*** Opening Data shown ***

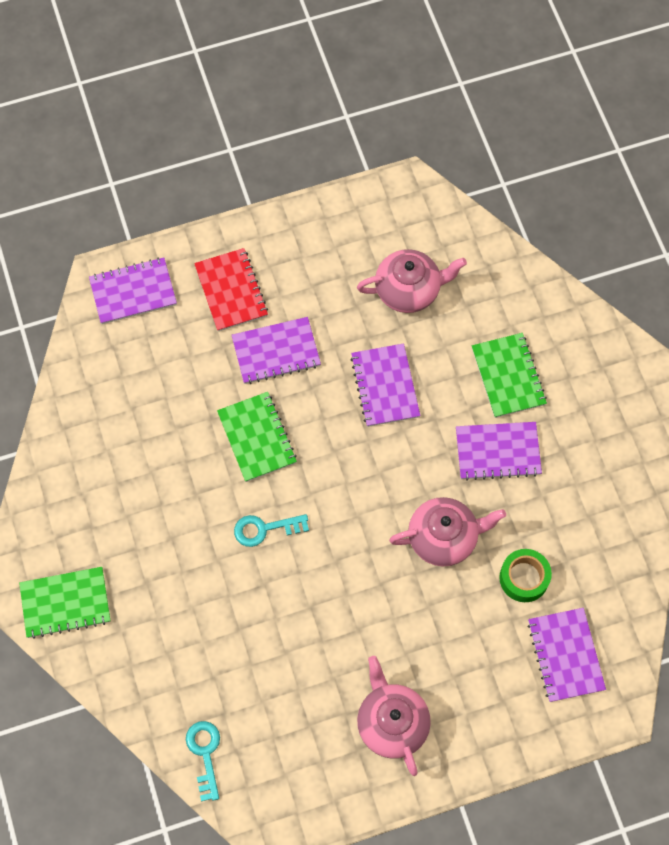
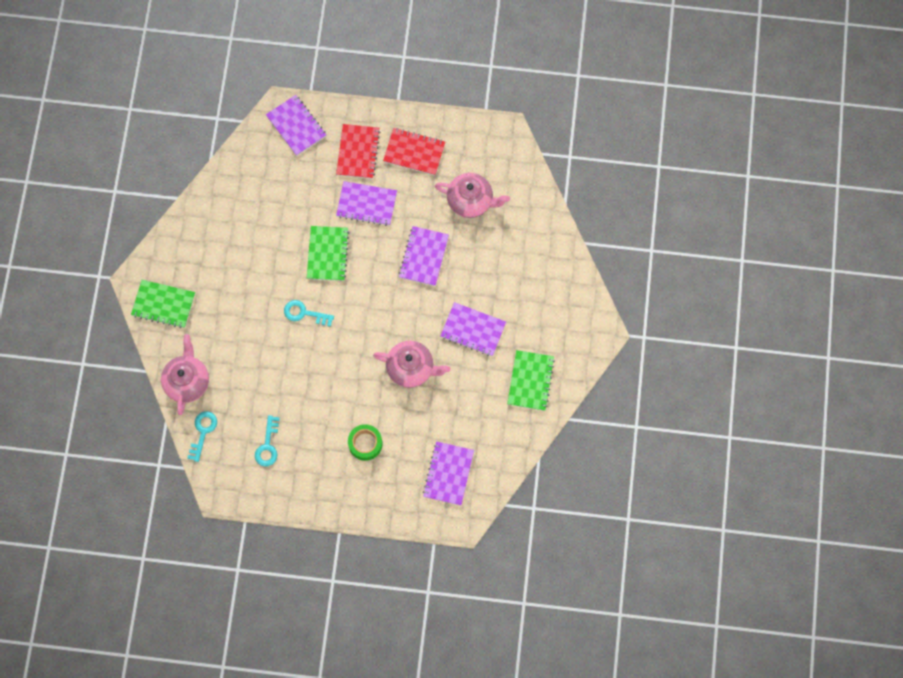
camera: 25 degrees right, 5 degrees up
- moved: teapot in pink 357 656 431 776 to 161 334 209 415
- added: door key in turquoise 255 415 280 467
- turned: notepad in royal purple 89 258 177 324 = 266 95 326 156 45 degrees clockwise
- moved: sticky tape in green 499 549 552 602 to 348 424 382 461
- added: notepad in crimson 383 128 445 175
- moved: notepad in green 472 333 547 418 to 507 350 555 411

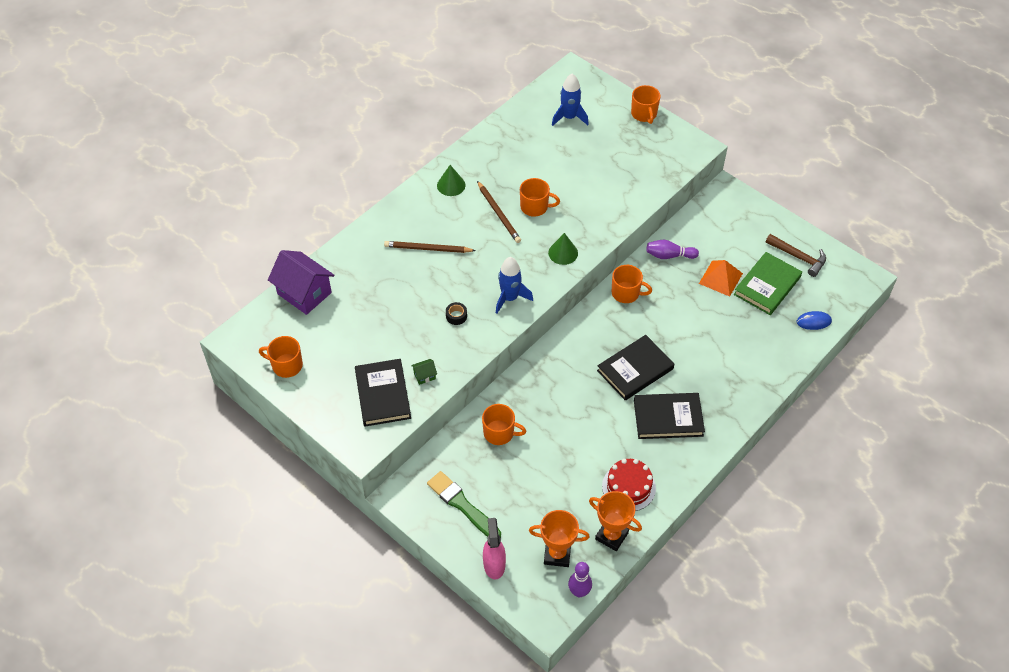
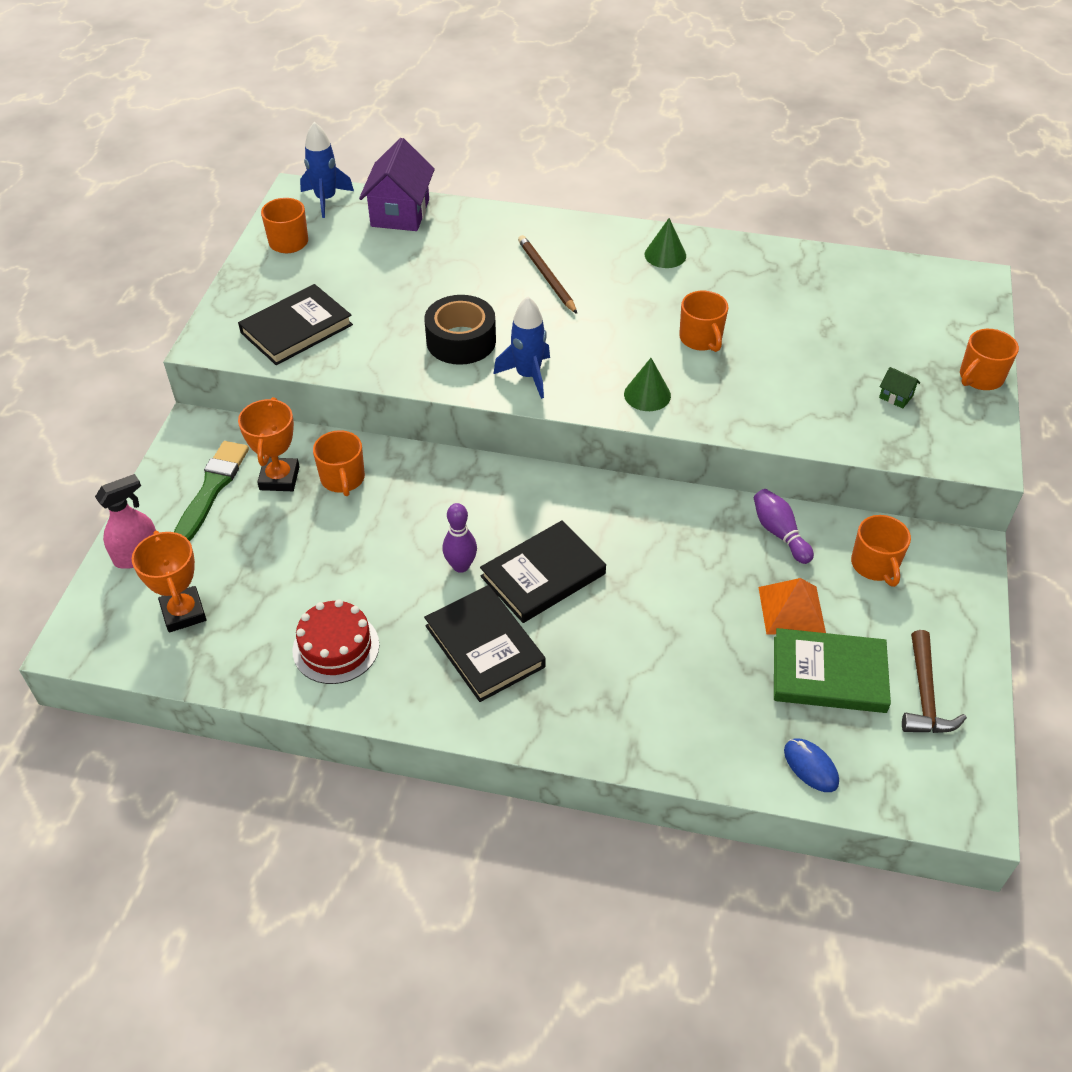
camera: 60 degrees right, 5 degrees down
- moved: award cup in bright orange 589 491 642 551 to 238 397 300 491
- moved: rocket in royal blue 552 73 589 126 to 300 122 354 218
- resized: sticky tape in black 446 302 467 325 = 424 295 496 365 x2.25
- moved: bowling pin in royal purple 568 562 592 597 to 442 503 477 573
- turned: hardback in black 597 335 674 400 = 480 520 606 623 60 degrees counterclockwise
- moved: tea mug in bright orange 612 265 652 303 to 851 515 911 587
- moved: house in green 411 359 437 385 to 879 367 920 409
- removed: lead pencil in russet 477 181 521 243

*** Closing Data shown ***

_Task goal_. Your answer must be an exact copy of the records above, with every picture left out.

_The completed task_.
camera: 25 degrees right, 5 degrees up
- moved: teapot in pink 357 656 431 776 to 161 334 209 415
- added: door key in turquoise 255 415 280 467
- turned: notepad in royal purple 89 258 177 324 = 266 95 326 156 45 degrees clockwise
- moved: sticky tape in green 499 549 552 602 to 348 424 382 461
- added: notepad in crimson 383 128 445 175
- moved: notepad in green 472 333 547 418 to 507 350 555 411

camera: 60 degrees right, 5 degrees down
- moved: award cup in bright orange 589 491 642 551 to 238 397 300 491
- moved: rocket in royal blue 552 73 589 126 to 300 122 354 218
- resized: sticky tape in black 446 302 467 325 = 424 295 496 365 x2.25
- moved: bowling pin in royal purple 568 562 592 597 to 442 503 477 573
- turned: hardback in black 597 335 674 400 = 480 520 606 623 60 degrees counterclockwise
- moved: tea mug in bright orange 612 265 652 303 to 851 515 911 587
- moved: house in green 411 359 437 385 to 879 367 920 409
- removed: lead pencil in russet 477 181 521 243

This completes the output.